» Requirement: Your job is to retype all of the data word for word, leaving every image out.

» Data provided:

-*-*-

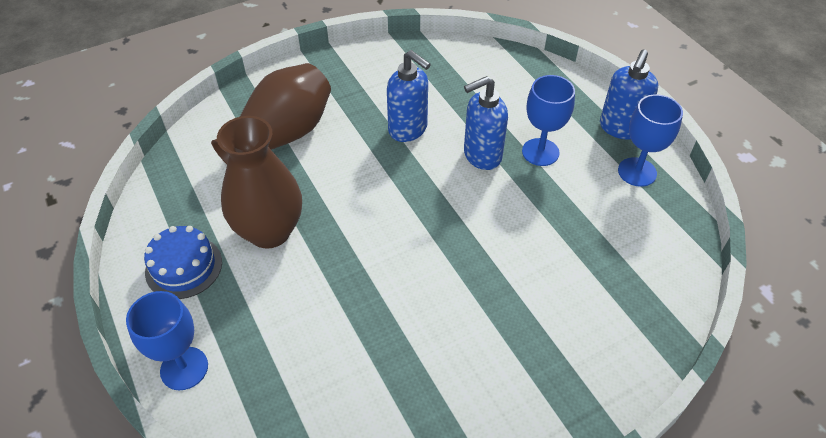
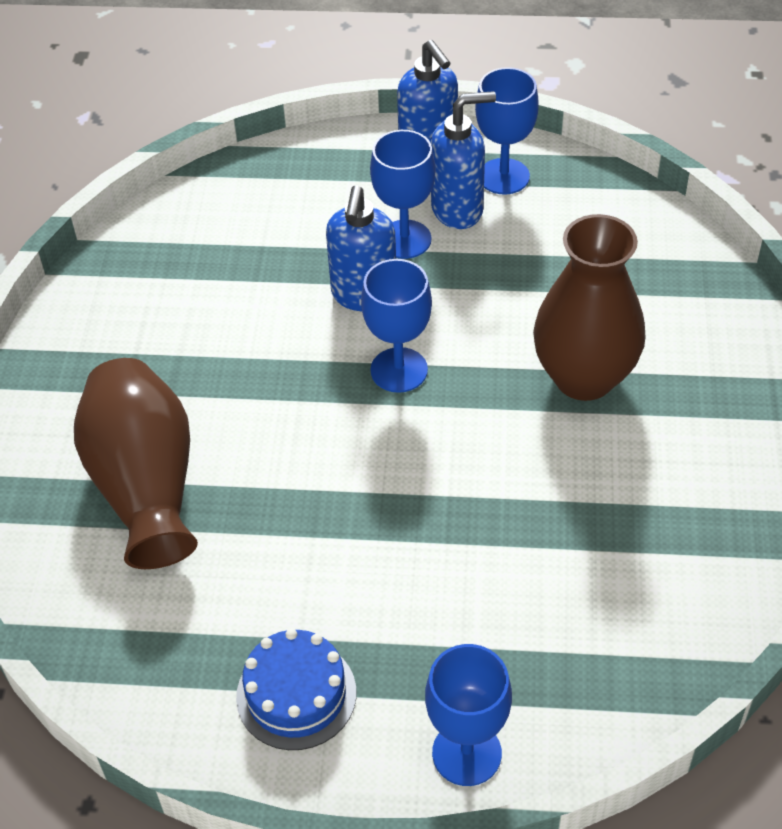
camera: 55 degrees left, 0 degrees up
(269, 231) = (311, 570): brown vase -> brown vase (584, 377)
(408, 129) = (256, 343): blue soap dispenser -> blue soap dispenser (458, 209)
(439, 199) = (399, 370): none -> blue goblet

-*-*-

» Written solution:
camera: 55 degrees left, 0 degrees up
(269, 231) = (311, 570): brown vase -> brown vase (584, 377)
(408, 129) = (256, 343): blue soap dispenser -> blue soap dispenser (458, 209)
(439, 199) = (399, 370): none -> blue goblet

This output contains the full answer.